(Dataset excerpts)
━━━━━━

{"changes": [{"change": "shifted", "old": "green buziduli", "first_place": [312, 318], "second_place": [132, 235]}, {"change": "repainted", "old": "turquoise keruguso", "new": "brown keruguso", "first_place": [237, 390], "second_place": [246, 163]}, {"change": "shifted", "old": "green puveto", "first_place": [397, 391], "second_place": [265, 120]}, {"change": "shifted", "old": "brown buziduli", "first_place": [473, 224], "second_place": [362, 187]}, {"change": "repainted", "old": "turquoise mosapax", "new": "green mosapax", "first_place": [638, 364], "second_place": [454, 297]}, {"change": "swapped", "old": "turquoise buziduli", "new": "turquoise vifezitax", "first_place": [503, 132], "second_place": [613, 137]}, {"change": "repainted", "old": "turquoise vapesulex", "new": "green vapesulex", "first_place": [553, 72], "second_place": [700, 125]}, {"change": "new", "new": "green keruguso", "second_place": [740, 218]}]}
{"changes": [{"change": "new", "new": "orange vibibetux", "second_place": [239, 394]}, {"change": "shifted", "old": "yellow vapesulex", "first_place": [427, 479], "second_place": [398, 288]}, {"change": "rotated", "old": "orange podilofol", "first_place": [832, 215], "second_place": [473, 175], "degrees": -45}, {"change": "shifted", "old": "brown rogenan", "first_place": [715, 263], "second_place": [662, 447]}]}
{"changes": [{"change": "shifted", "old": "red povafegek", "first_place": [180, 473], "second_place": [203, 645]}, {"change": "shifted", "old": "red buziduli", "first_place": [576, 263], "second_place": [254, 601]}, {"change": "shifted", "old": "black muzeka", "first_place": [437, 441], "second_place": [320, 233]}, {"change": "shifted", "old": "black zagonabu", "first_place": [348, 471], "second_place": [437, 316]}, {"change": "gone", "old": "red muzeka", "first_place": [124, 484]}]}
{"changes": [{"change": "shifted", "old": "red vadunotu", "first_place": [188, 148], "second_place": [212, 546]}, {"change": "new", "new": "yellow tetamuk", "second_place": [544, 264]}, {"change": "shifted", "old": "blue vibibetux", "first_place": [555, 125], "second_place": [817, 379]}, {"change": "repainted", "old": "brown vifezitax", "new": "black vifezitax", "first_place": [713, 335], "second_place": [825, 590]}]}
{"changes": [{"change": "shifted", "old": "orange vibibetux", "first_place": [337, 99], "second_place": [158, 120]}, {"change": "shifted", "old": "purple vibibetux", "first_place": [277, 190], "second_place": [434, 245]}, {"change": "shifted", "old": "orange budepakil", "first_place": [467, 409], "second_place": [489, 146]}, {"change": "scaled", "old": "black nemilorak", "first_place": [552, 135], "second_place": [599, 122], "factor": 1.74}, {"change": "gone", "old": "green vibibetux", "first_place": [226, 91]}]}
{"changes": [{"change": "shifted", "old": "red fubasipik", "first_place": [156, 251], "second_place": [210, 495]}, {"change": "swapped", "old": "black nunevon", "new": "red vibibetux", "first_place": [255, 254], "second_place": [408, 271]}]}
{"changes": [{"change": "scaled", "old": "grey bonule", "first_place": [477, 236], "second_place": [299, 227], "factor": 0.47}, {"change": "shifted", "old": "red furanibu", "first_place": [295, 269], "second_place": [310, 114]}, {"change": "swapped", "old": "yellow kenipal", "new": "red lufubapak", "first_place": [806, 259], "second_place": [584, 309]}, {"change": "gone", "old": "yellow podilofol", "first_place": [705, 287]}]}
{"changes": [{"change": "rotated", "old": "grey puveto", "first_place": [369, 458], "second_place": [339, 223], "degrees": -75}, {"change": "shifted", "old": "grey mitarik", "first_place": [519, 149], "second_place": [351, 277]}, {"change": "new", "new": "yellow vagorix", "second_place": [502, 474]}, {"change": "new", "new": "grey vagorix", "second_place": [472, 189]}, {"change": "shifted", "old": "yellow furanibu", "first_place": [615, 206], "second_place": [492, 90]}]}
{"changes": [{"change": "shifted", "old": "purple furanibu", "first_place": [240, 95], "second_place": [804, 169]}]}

━━━━━━

| What this task involves |
Repeat the data in full. Alter nothing.

| The completed task |
{"changes": [{"change": "shifted", "old": "green buziduli", "first_place": [312, 318], "second_place": [132, 235]}, {"change": "repainted", "old": "turquoise keruguso", "new": "brown keruguso", "first_place": [237, 390], "second_place": [246, 163]}, {"change": "shifted", "old": "green puveto", "first_place": [397, 391], "second_place": [265, 120]}, {"change": "shifted", "old": "brown buziduli", "first_place": [473, 224], "second_place": [362, 187]}, {"change": "repainted", "old": "turquoise mosapax", "new": "green mosapax", "first_place": [638, 364], "second_place": [454, 297]}, {"change": "swapped", "old": "turquoise buziduli", "new": "turquoise vifezitax", "first_place": [503, 132], "second_place": [613, 137]}, {"change": "repainted", "old": "turquoise vapesulex", "new": "green vapesulex", "first_place": [553, 72], "second_place": [700, 125]}, {"change": "new", "new": "green keruguso", "second_place": [740, 218]}]}
{"changes": [{"change": "new", "new": "orange vibibetux", "second_place": [239, 394]}, {"change": "shifted", "old": "yellow vapesulex", "first_place": [427, 479], "second_place": [398, 288]}, {"change": "rotated", "old": "orange podilofol", "first_place": [832, 215], "second_place": [473, 175], "degrees": -45}, {"change": "shifted", "old": "brown rogenan", "first_place": [715, 263], "second_place": [662, 447]}]}
{"changes": [{"change": "shifted", "old": "red povafegek", "first_place": [180, 473], "second_place": [203, 645]}, {"change": "shifted", "old": "red buziduli", "first_place": [576, 263], "second_place": [254, 601]}, {"change": "shifted", "old": "black muzeka", "first_place": [437, 441], "second_place": [320, 233]}, {"change": "shifted", "old": "black zagonabu", "first_place": [348, 471], "second_place": [437, 316]}, {"change": "gone", "old": "red muzeka", "first_place": [124, 484]}]}
{"changes": [{"change": "shifted", "old": "red vadunotu", "first_place": [188, 148], "second_place": [212, 546]}, {"change": "new", "new": "yellow tetamuk", "second_place": [544, 264]}, {"change": "shifted", "old": "blue vibibetux", "first_place": [555, 125], "second_place": [817, 379]}, {"change": "repainted", "old": "brown vifezitax", "new": "black vifezitax", "first_place": [713, 335], "second_place": [825, 590]}]}
{"changes": [{"change": "shifted", "old": "orange vibibetux", "first_place": [337, 99], "second_place": [158, 120]}, {"change": "shifted", "old": "purple vibibetux", "first_place": [277, 190], "second_place": [434, 245]}, {"change": "shifted", "old": "orange budepakil", "first_place": [467, 409], "second_place": [489, 146]}, {"change": "scaled", "old": "black nemilorak", "first_place": [552, 135], "second_place": [599, 122], "factor": 1.74}, {"change": "gone", "old": "green vibibetux", "first_place": [226, 91]}]}
{"changes": [{"change": "shifted", "old": "red fubasipik", "first_place": [156, 251], "second_place": [210, 495]}, {"change": "swapped", "old": "black nunevon", "new": "red vibibetux", "first_place": [255, 254], "second_place": [408, 271]}]}
{"changes": [{"change": "scaled", "old": "grey bonule", "first_place": [477, 236], "second_place": [299, 227], "factor": 0.47}, {"change": "shifted", "old": "red furanibu", "first_place": [295, 269], "second_place": [310, 114]}, {"change": "swapped", "old": "yellow kenipal", "new": "red lufubapak", "first_place": [806, 259], "second_place": [584, 309]}, {"change": "gone", "old": "yellow podilofol", "first_place": [705, 287]}]}
{"changes": [{"change": "rotated", "old": "grey puveto", "first_place": [369, 458], "second_place": [339, 223], "degrees": -75}, {"change": "shifted", "old": "grey mitarik", "first_place": [519, 149], "second_place": [351, 277]}, {"change": "new", "new": "yellow vagorix", "second_place": [502, 474]}, {"change": "new", "new": "grey vagorix", "second_place": [472, 189]}, {"change": "shifted", "old": "yellow furanibu", "first_place": [615, 206], "second_place": [492, 90]}]}
{"changes": [{"change": "shifted", "old": "purple furanibu", "first_place": [240, 95], "second_place": [804, 169]}]}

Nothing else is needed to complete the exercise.